§ EXERCISE BRIEF: The entries below need to be transcribed verbatim.

Items from a dataset:
^^^^^^^^

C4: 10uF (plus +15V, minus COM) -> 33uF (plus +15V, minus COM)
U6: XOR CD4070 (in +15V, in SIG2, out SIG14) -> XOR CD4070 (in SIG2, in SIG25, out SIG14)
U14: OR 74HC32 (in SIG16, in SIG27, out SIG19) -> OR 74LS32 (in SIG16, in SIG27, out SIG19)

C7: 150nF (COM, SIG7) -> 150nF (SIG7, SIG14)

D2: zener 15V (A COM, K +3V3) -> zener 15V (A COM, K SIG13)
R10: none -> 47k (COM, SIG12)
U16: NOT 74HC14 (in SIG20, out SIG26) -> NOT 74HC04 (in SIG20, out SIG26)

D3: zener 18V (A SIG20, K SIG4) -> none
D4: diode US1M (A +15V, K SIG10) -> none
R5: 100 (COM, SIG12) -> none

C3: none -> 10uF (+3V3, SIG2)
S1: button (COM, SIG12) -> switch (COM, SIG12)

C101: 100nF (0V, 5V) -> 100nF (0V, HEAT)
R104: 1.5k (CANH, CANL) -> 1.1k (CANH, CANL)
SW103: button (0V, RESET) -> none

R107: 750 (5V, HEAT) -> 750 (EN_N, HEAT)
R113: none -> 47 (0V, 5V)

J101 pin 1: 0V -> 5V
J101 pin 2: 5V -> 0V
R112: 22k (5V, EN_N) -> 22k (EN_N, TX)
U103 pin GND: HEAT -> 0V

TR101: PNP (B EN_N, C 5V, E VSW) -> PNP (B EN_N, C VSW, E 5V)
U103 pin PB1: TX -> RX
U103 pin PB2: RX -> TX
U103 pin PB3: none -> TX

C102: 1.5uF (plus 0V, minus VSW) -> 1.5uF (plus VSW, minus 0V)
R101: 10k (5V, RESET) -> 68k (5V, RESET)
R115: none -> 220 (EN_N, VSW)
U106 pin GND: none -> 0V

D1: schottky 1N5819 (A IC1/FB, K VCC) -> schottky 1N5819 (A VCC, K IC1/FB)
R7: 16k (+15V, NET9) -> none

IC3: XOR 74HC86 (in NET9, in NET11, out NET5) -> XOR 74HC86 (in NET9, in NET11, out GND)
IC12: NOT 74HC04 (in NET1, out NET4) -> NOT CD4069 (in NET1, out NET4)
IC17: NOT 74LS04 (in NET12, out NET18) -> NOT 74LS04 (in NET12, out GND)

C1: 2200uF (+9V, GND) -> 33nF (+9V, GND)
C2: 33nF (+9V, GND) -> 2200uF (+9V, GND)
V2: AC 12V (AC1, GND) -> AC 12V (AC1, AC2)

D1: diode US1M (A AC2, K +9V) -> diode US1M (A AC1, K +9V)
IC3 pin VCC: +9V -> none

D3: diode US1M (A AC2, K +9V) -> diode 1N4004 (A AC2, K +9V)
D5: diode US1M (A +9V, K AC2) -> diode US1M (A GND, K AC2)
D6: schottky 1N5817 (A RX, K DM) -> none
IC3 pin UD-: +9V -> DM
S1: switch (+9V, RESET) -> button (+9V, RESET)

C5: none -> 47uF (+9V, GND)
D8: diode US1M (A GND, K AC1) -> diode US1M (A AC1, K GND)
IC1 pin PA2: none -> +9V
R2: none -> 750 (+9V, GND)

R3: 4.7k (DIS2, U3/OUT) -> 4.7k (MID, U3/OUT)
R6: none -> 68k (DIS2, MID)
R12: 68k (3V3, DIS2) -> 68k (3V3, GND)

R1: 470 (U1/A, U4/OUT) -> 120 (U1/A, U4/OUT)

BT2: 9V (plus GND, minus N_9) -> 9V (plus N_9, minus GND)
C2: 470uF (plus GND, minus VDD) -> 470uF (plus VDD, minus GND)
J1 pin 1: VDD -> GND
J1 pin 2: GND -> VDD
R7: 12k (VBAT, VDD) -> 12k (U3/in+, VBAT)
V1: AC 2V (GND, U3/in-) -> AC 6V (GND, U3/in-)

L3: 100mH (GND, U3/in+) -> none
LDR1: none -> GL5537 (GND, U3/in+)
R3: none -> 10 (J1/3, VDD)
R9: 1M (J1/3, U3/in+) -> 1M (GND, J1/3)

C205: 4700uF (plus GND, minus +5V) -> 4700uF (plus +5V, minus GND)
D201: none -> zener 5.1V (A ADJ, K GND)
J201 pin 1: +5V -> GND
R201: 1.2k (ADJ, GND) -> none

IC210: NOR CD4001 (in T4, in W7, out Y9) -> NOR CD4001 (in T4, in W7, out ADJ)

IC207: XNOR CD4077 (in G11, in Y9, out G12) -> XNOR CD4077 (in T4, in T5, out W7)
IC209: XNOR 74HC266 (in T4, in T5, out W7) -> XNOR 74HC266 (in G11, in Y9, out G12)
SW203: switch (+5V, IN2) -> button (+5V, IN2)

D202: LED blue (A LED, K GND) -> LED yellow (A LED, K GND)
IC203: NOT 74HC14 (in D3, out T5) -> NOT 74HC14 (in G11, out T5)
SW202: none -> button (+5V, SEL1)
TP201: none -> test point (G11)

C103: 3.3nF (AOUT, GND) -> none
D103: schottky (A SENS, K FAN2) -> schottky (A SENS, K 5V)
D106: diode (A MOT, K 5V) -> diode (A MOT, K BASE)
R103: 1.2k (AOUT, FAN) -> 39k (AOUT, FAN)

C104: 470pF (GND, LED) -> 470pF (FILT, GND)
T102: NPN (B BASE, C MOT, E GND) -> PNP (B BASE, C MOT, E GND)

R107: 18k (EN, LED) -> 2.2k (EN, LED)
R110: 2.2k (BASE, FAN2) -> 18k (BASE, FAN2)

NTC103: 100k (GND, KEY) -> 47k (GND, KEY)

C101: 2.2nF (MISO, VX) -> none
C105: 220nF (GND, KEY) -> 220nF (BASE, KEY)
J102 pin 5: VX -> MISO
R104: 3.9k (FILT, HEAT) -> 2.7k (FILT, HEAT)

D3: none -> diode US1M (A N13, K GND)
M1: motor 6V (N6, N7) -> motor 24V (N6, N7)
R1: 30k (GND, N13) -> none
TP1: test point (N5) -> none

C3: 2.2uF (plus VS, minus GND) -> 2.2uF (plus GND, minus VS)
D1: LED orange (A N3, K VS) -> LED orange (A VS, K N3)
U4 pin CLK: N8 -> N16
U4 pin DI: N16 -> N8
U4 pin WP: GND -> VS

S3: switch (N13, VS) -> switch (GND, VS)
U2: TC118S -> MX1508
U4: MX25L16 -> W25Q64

^^^^^^^^

§ TASK SOLUTION:
C4: 10uF (plus +15V, minus COM) -> 33uF (plus +15V, minus COM)
U6: XOR CD4070 (in +15V, in SIG2, out SIG14) -> XOR CD4070 (in SIG2, in SIG25, out SIG14)
U14: OR 74HC32 (in SIG16, in SIG27, out SIG19) -> OR 74LS32 (in SIG16, in SIG27, out SIG19)

C7: 150nF (COM, SIG7) -> 150nF (SIG7, SIG14)

D2: zener 15V (A COM, K +3V3) -> zener 15V (A COM, K SIG13)
R10: none -> 47k (COM, SIG12)
U16: NOT 74HC14 (in SIG20, out SIG26) -> NOT 74HC04 (in SIG20, out SIG26)

D3: zener 18V (A SIG20, K SIG4) -> none
D4: diode US1M (A +15V, K SIG10) -> none
R5: 100 (COM, SIG12) -> none

C3: none -> 10uF (+3V3, SIG2)
S1: button (COM, SIG12) -> switch (COM, SIG12)

C101: 100nF (0V, 5V) -> 100nF (0V, HEAT)
R104: 1.5k (CANH, CANL) -> 1.1k (CANH, CANL)
SW103: button (0V, RESET) -> none

R107: 750 (5V, HEAT) -> 750 (EN_N, HEAT)
R113: none -> 47 (0V, 5V)

J101 pin 1: 0V -> 5V
J101 pin 2: 5V -> 0V
R112: 22k (5V, EN_N) -> 22k (EN_N, TX)
U103 pin GND: HEAT -> 0V

TR101: PNP (B EN_N, C 5V, E VSW) -> PNP (B EN_N, C VSW, E 5V)
U103 pin PB1: TX -> RX
U103 pin PB2: RX -> TX
U103 pin PB3: none -> TX

C102: 1.5uF (plus 0V, minus VSW) -> 1.5uF (plus VSW, minus 0V)
R101: 10k (5V, RESET) -> 68k (5V, RESET)
R115: none -> 220 (EN_N, VSW)
U106 pin GND: none -> 0V

D1: schottky 1N5819 (A IC1/FB, K VCC) -> schottky 1N5819 (A VCC, K IC1/FB)
R7: 16k (+15V, NET9) -> none

IC3: XOR 74HC86 (in NET9, in NET11, out NET5) -> XOR 74HC86 (in NET9, in NET11, out GND)
IC12: NOT 74HC04 (in NET1, out NET4) -> NOT CD4069 (in NET1, out NET4)
IC17: NOT 74LS04 (in NET12, out NET18) -> NOT 74LS04 (in NET12, out GND)

C1: 2200uF (+9V, GND) -> 33nF (+9V, GND)
C2: 33nF (+9V, GND) -> 2200uF (+9V, GND)
V2: AC 12V (AC1, GND) -> AC 12V (AC1, AC2)

D1: diode US1M (A AC2, K +9V) -> diode US1M (A AC1, K +9V)
IC3 pin VCC: +9V -> none

D3: diode US1M (A AC2, K +9V) -> diode 1N4004 (A AC2, K +9V)
D5: diode US1M (A +9V, K AC2) -> diode US1M (A GND, K AC2)
D6: schottky 1N5817 (A RX, K DM) -> none
IC3 pin UD-: +9V -> DM
S1: switch (+9V, RESET) -> button (+9V, RESET)

C5: none -> 47uF (+9V, GND)
D8: diode US1M (A GND, K AC1) -> diode US1M (A AC1, K GND)
IC1 pin PA2: none -> +9V
R2: none -> 750 (+9V, GND)

R3: 4.7k (DIS2, U3/OUT) -> 4.7k (MID, U3/OUT)
R6: none -> 68k (DIS2, MID)
R12: 68k (3V3, DIS2) -> 68k (3V3, GND)

R1: 470 (U1/A, U4/OUT) -> 120 (U1/A, U4/OUT)

BT2: 9V (plus GND, minus N_9) -> 9V (plus N_9, minus GND)
C2: 470uF (plus GND, minus VDD) -> 470uF (plus VDD, minus GND)
J1 pin 1: VDD -> GND
J1 pin 2: GND -> VDD
R7: 12k (VBAT, VDD) -> 12k (U3/in+, VBAT)
V1: AC 2V (GND, U3/in-) -> AC 6V (GND, U3/in-)

L3: 100mH (GND, U3/in+) -> none
LDR1: none -> GL5537 (GND, U3/in+)
R3: none -> 10 (J1/3, VDD)
R9: 1M (J1/3, U3/in+) -> 1M (GND, J1/3)

C205: 4700uF (plus GND, minus +5V) -> 4700uF (plus +5V, minus GND)
D201: none -> zener 5.1V (A ADJ, K GND)
J201 pin 1: +5V -> GND
R201: 1.2k (ADJ, GND) -> none

IC210: NOR CD4001 (in T4, in W7, out Y9) -> NOR CD4001 (in T4, in W7, out ADJ)

IC207: XNOR CD4077 (in G11, in Y9, out G12) -> XNOR CD4077 (in T4, in T5, out W7)
IC209: XNOR 74HC266 (in T4, in T5, out W7) -> XNOR 74HC266 (in G11, in Y9, out G12)
SW203: switch (+5V, IN2) -> button (+5V, IN2)

D202: LED blue (A LED, K GND) -> LED yellow (A LED, K GND)
IC203: NOT 74HC14 (in D3, out T5) -> NOT 74HC14 (in G11, out T5)
SW202: none -> button (+5V, SEL1)
TP201: none -> test point (G11)

C103: 3.3nF (AOUT, GND) -> none
D103: schottky (A SENS, K FAN2) -> schottky (A SENS, K 5V)
D106: diode (A MOT, K 5V) -> diode (A MOT, K BASE)
R103: 1.2k (AOUT, FAN) -> 39k (AOUT, FAN)

C104: 470pF (GND, LED) -> 470pF (FILT, GND)
T102: NPN (B BASE, C MOT, E GND) -> PNP (B BASE, C MOT, E GND)

R107: 18k (EN, LED) -> 2.2k (EN, LED)
R110: 2.2k (BASE, FAN2) -> 18k (BASE, FAN2)

NTC103: 100k (GND, KEY) -> 47k (GND, KEY)

C101: 2.2nF (MISO, VX) -> none
C105: 220nF (GND, KEY) -> 220nF (BASE, KEY)
J102 pin 5: VX -> MISO
R104: 3.9k (FILT, HEAT) -> 2.7k (FILT, HEAT)

D3: none -> diode US1M (A N13, K GND)
M1: motor 6V (N6, N7) -> motor 24V (N6, N7)
R1: 30k (GND, N13) -> none
TP1: test point (N5) -> none

C3: 2.2uF (plus VS, minus GND) -> 2.2uF (plus GND, minus VS)
D1: LED orange (A N3, K VS) -> LED orange (A VS, K N3)
U4 pin CLK: N8 -> N16
U4 pin DI: N16 -> N8
U4 pin WP: GND -> VS

S3: switch (N13, VS) -> switch (GND, VS)
U2: TC118S -> MX1508
U4: MX25L16 -> W25Q64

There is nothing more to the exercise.